[Items from a dataset]
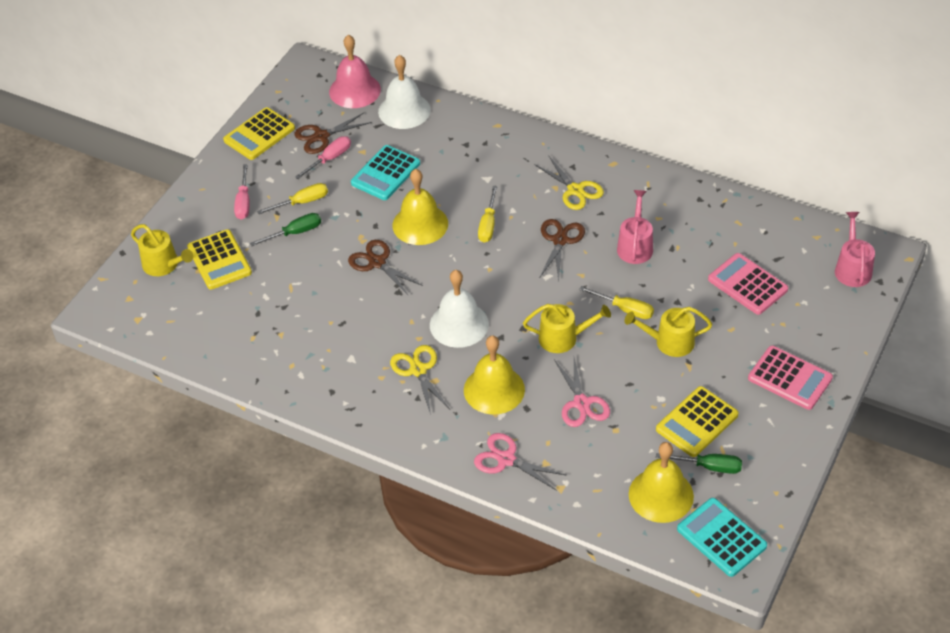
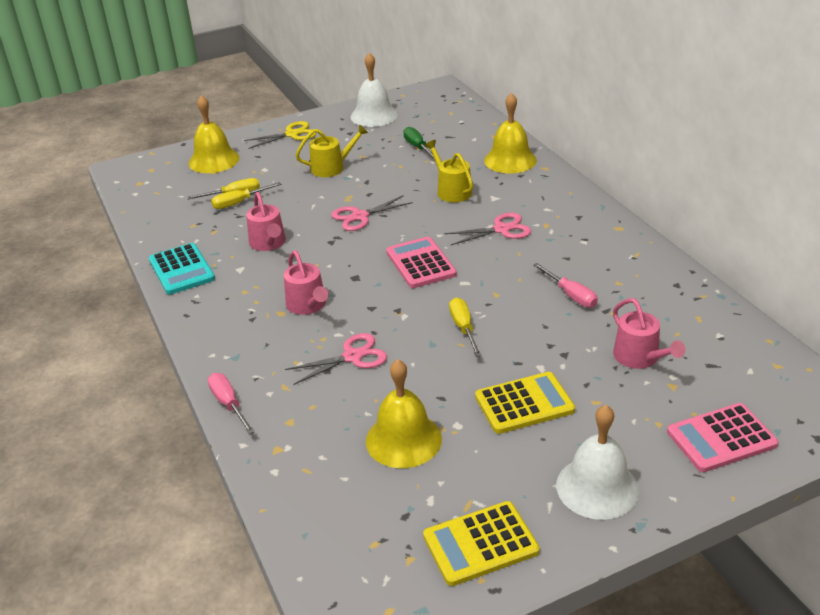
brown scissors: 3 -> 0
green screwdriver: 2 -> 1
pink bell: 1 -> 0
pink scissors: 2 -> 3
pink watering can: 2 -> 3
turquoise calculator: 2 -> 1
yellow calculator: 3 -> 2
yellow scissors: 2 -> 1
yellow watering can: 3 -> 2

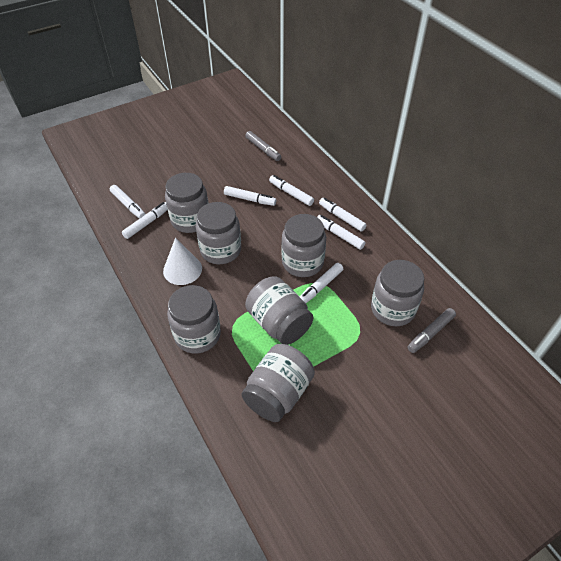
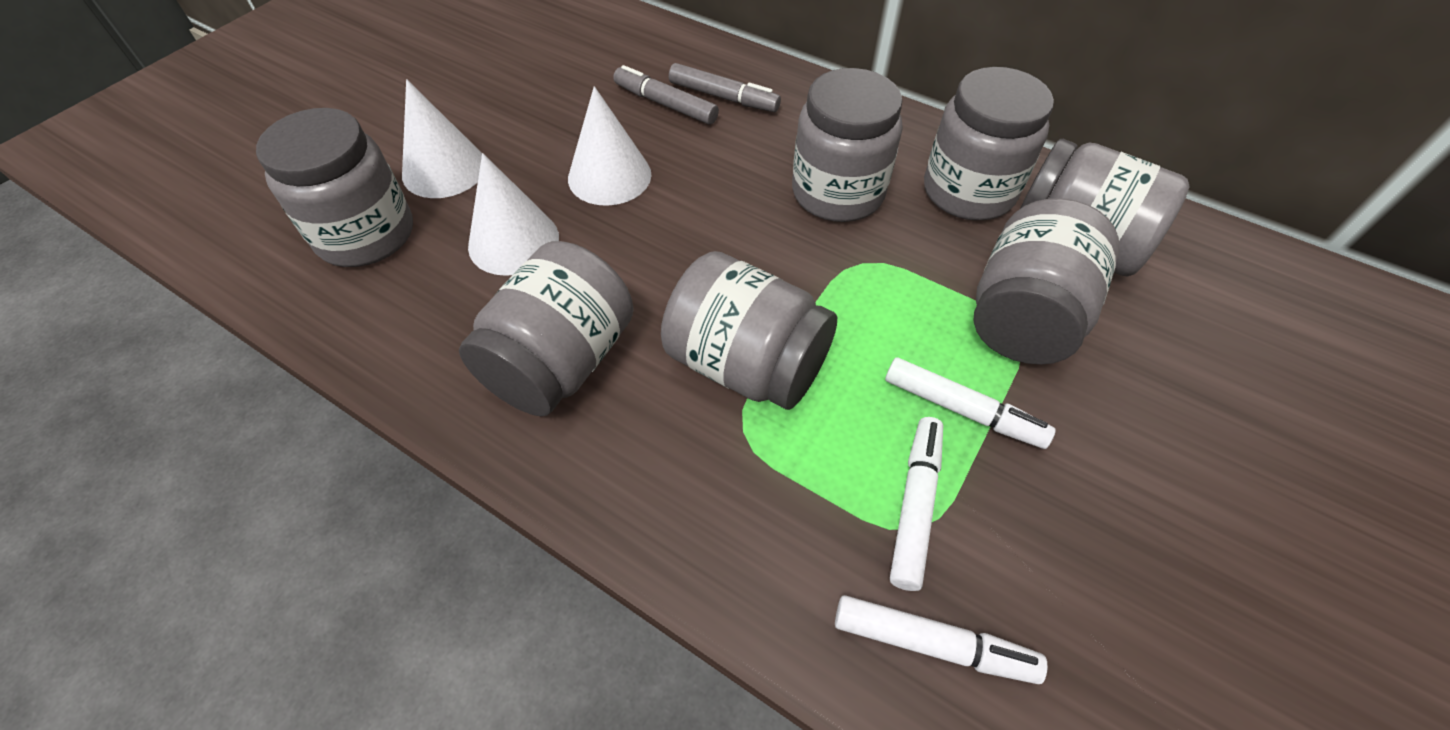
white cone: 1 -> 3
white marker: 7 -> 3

● **Task description**
In your copy, omit the pictures and restate every line of the data word for word.

● **Response to the task**
brown scissors: 3 -> 0
green screwdriver: 2 -> 1
pink bell: 1 -> 0
pink scissors: 2 -> 3
pink watering can: 2 -> 3
turquoise calculator: 2 -> 1
yellow calculator: 3 -> 2
yellow scissors: 2 -> 1
yellow watering can: 3 -> 2

white cone: 1 -> 3
white marker: 7 -> 3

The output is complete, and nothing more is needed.